WHAT TO WORK ON
Each line of the records is to be returned verbatim, with the images omitted.
━━━ DATASET ━━━
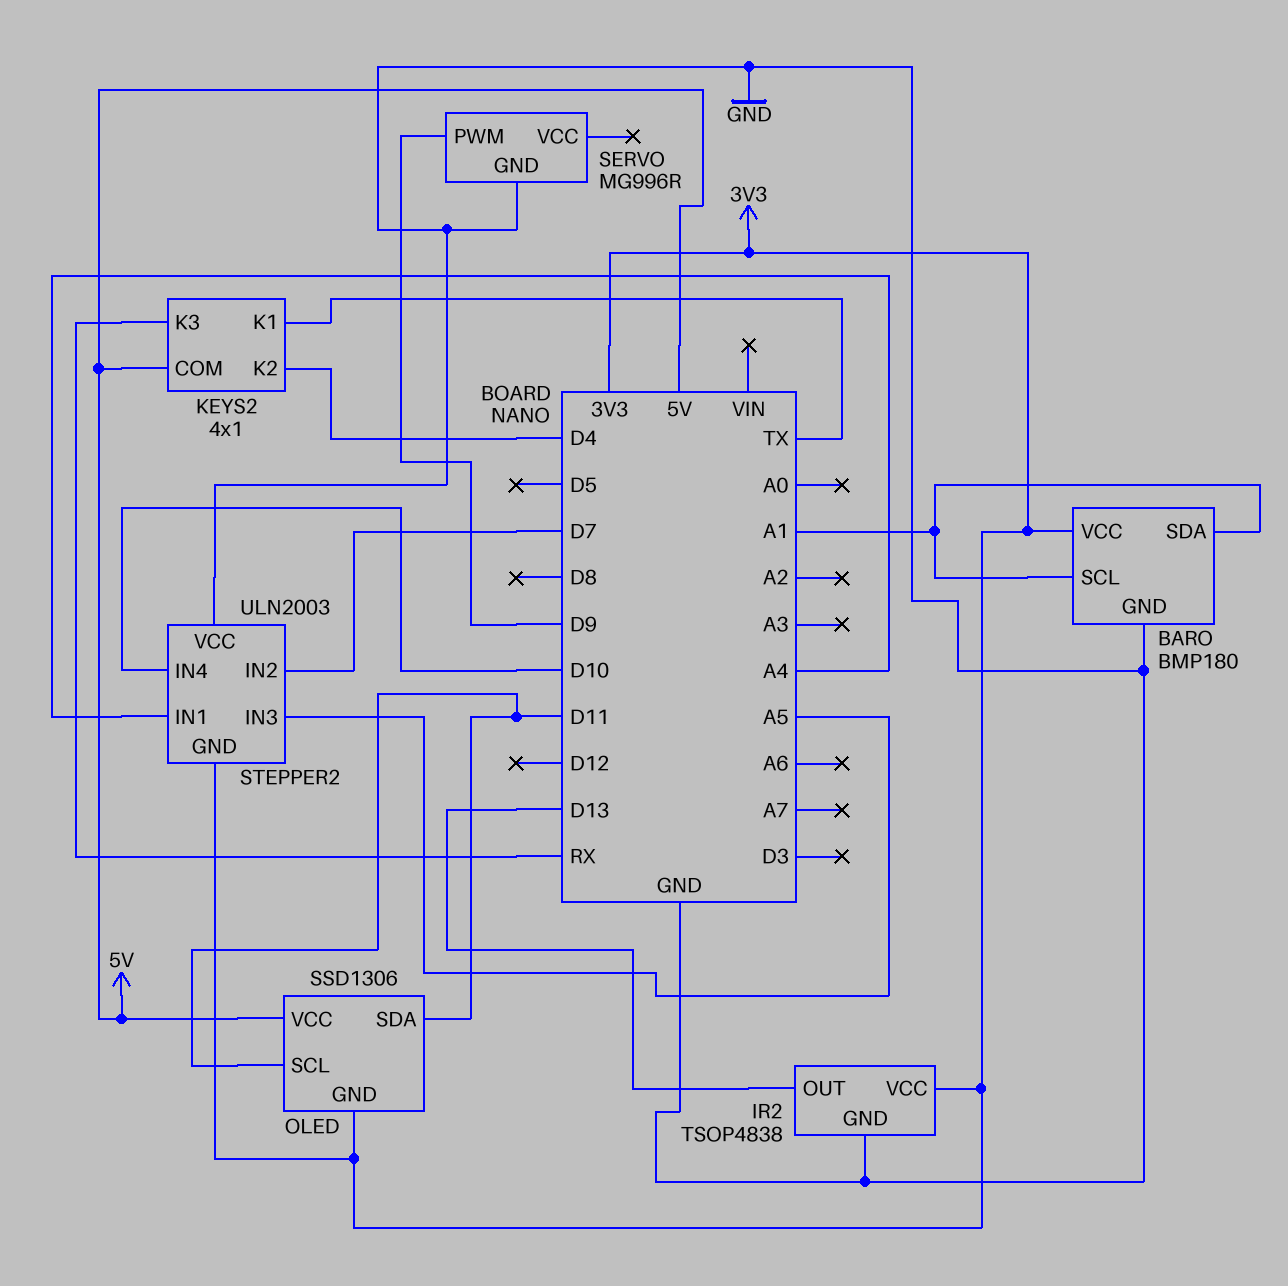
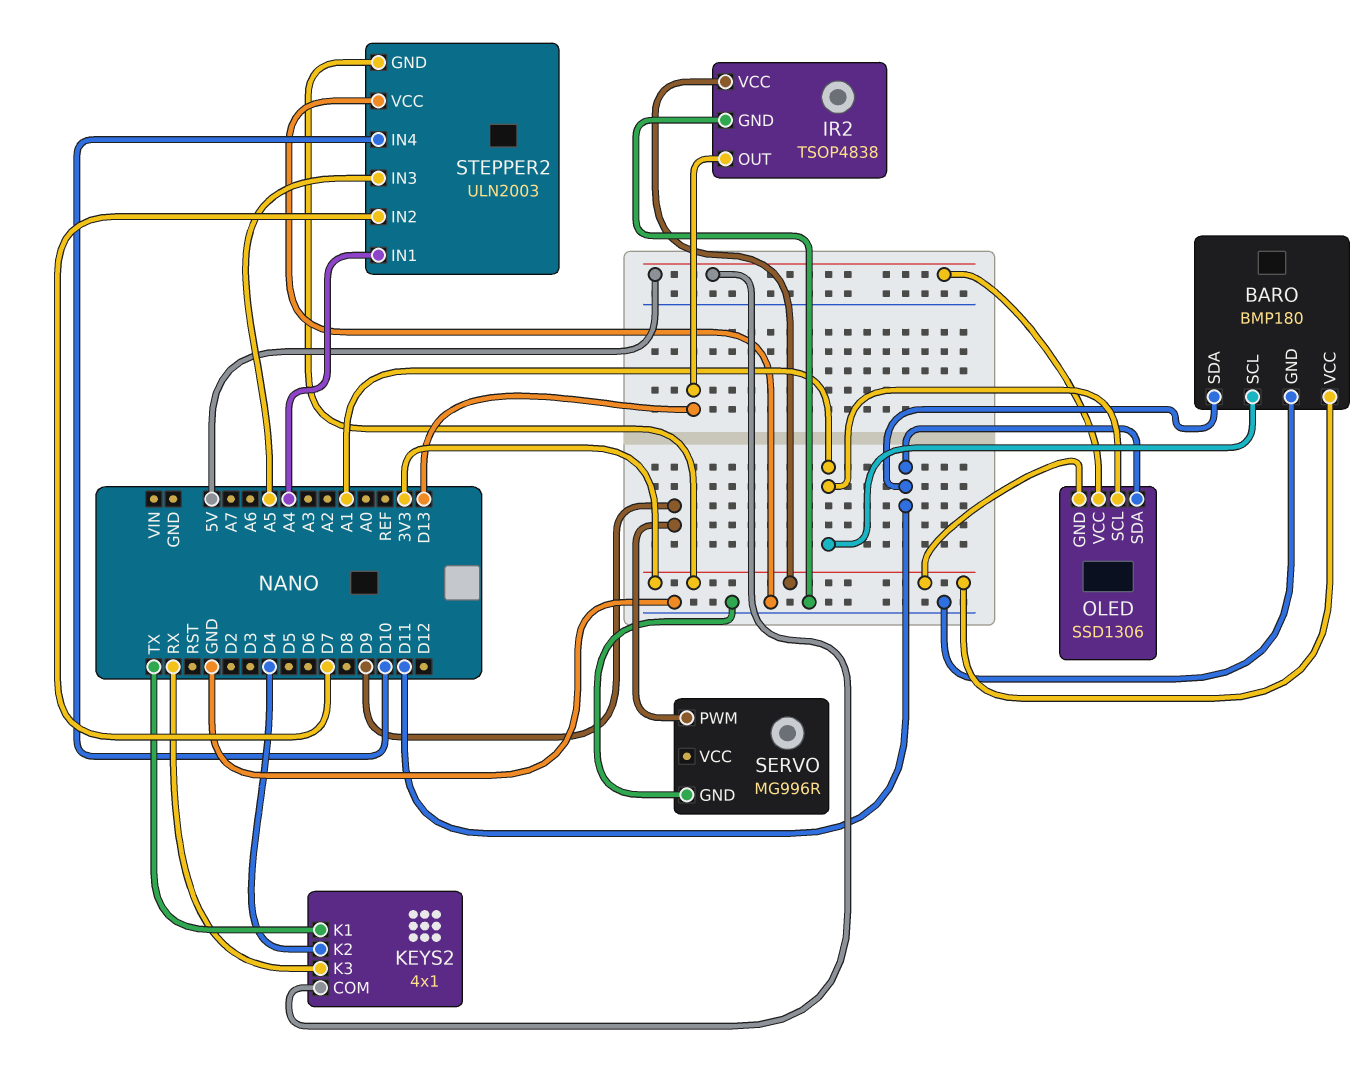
BARO pin SDA: A1 -> D11
OLED pin SCL: D11 -> A1

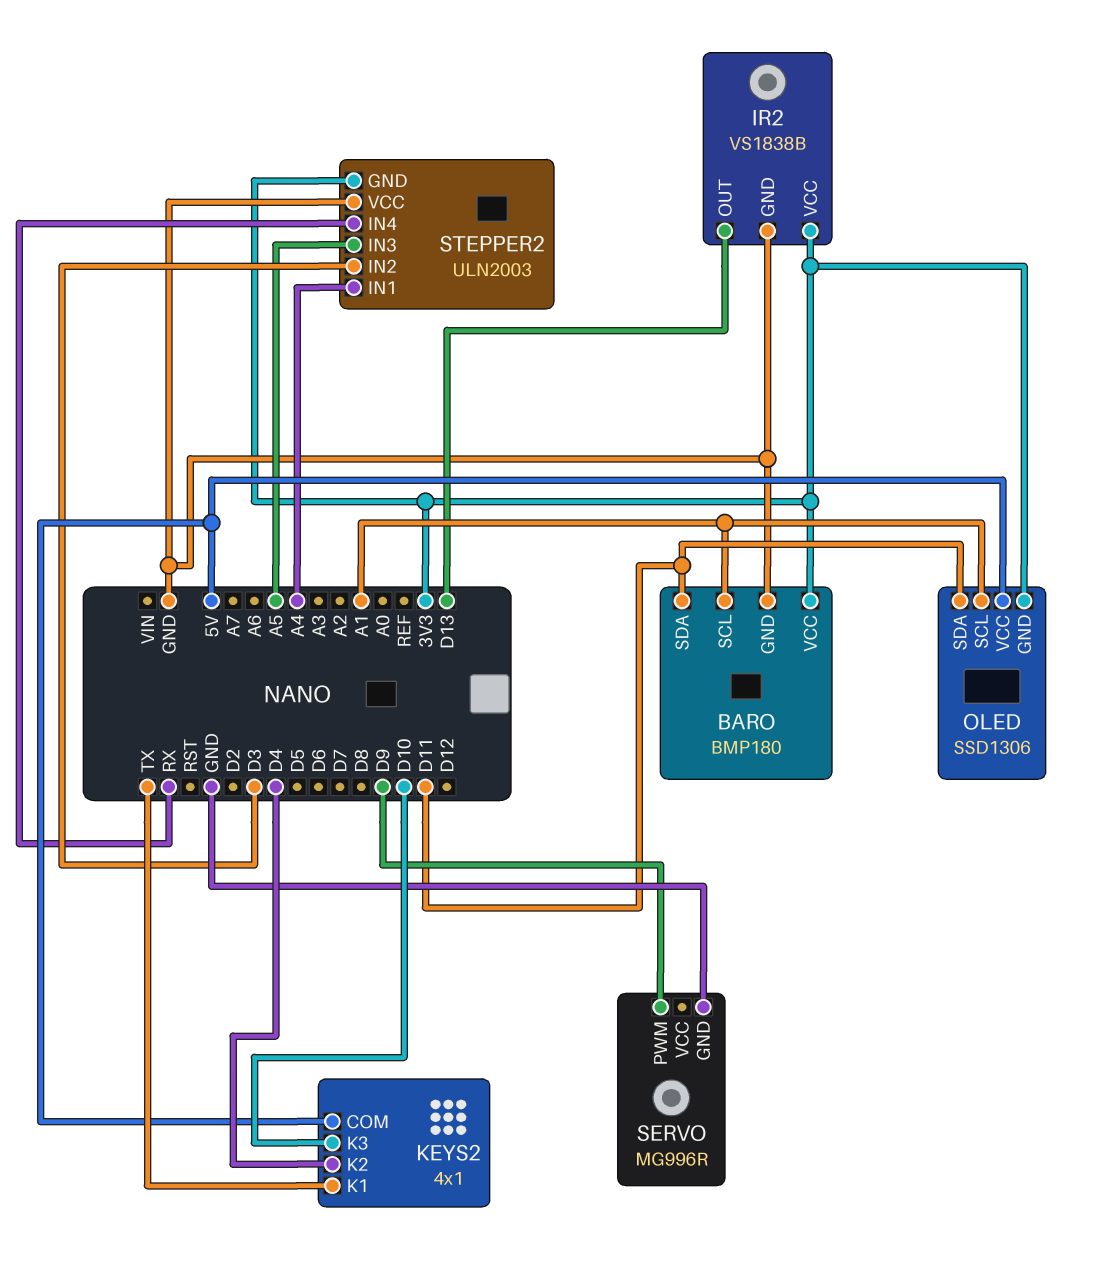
IR2: TSOP4838 -> VS1838B
KEYS2 pin K3: RX -> D10
STEPPER2 pin IN2: D7 -> D3
STEPPER2 pin IN4: D10 -> RX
━━━
REPLY TO THE EXERCISE
BARO pin SDA: A1 -> D11
OLED pin SCL: D11 -> A1

IR2: TSOP4838 -> VS1838B
KEYS2 pin K3: RX -> D10
STEPPER2 pin IN2: D7 -> D3
STEPPER2 pin IN4: D10 -> RX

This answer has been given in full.